Work request —
Images excluded, repeat each entry below exactly.

Extracted data —
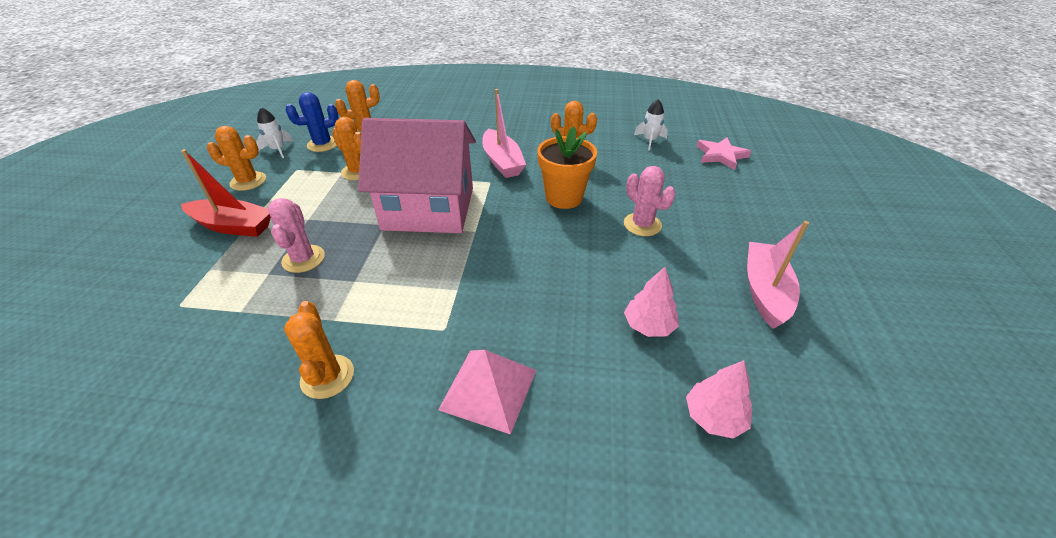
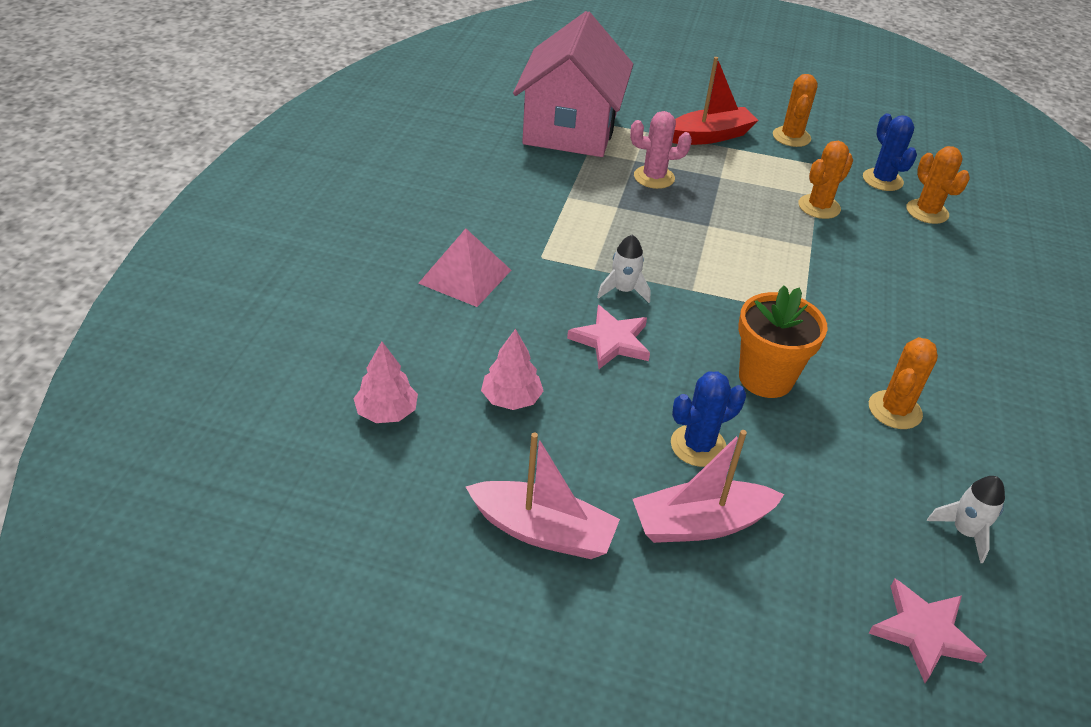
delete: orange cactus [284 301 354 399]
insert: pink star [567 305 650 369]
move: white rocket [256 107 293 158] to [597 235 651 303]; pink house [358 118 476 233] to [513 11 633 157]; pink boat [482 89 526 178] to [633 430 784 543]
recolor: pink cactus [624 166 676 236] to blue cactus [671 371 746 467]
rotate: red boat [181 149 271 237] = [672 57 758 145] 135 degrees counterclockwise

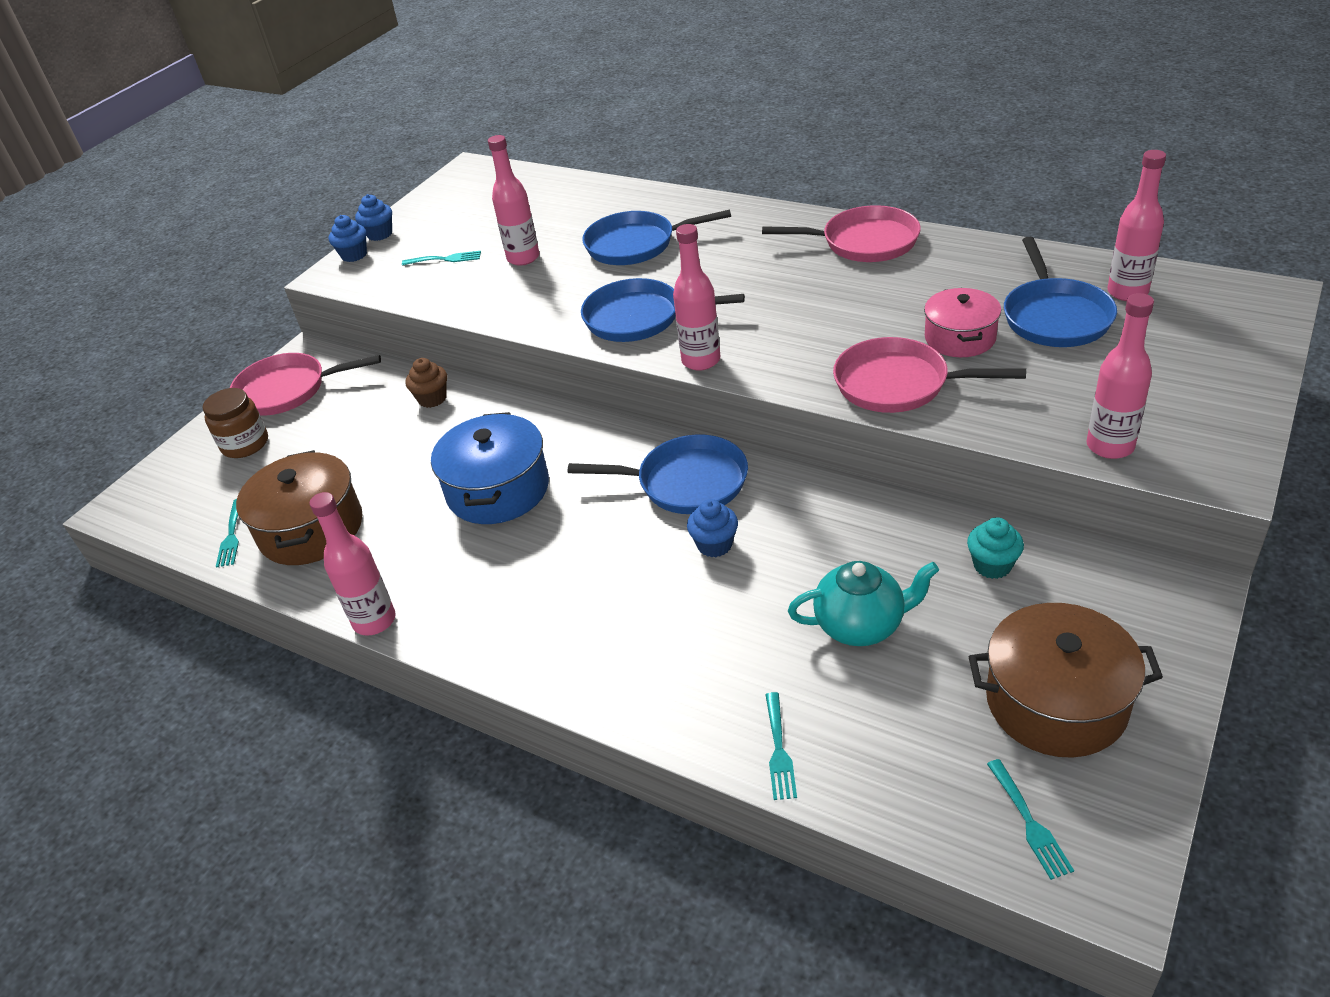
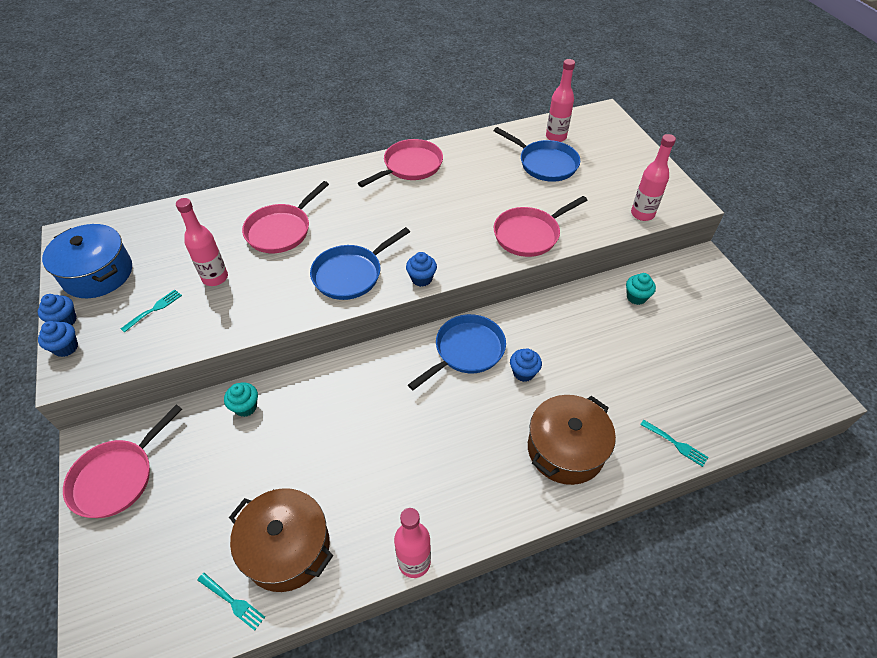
delete: brown jar [203 388 268 458]; turquoise teapot [788 561 939 646]; pink pot [924 288 1001 357]; turquoise fork [987 759 1074 880]
move: blue pot [431 412 549 524] to [42 224 132 298]; brown pot [969 603 1163 758] to [528 395 616 485]
replace: pink bottle [673 224 720 371] to blue cupcake [406 252 437 287]
recolor: brown cupcake [405 358 447 408] to turquoise cupcake [224 382 258 417]; blue pan [582 209 731 265] to pink pan [242 181 329 253]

Response area —
delete: orange cactus [284 301 354 399]
insert: pink star [567 305 650 369]
move: white rocket [256 107 293 158] to [597 235 651 303]; pink house [358 118 476 233] to [513 11 633 157]; pink boat [482 89 526 178] to [633 430 784 543]
recolor: pink cactus [624 166 676 236] to blue cactus [671 371 746 467]
rotate: red boat [181 149 271 237] = [672 57 758 145] 135 degrees counterclockwise

delete: brown jar [203 388 268 458]; turquoise teapot [788 561 939 646]; pink pot [924 288 1001 357]; turquoise fork [987 759 1074 880]
move: blue pot [431 412 549 524] to [42 224 132 298]; brown pot [969 603 1163 758] to [528 395 616 485]
replace: pink bottle [673 224 720 371] to blue cupcake [406 252 437 287]
recolor: brown cupcake [405 358 447 408] to turquoise cupcake [224 382 258 417]; blue pan [582 209 731 265] to pink pan [242 181 329 253]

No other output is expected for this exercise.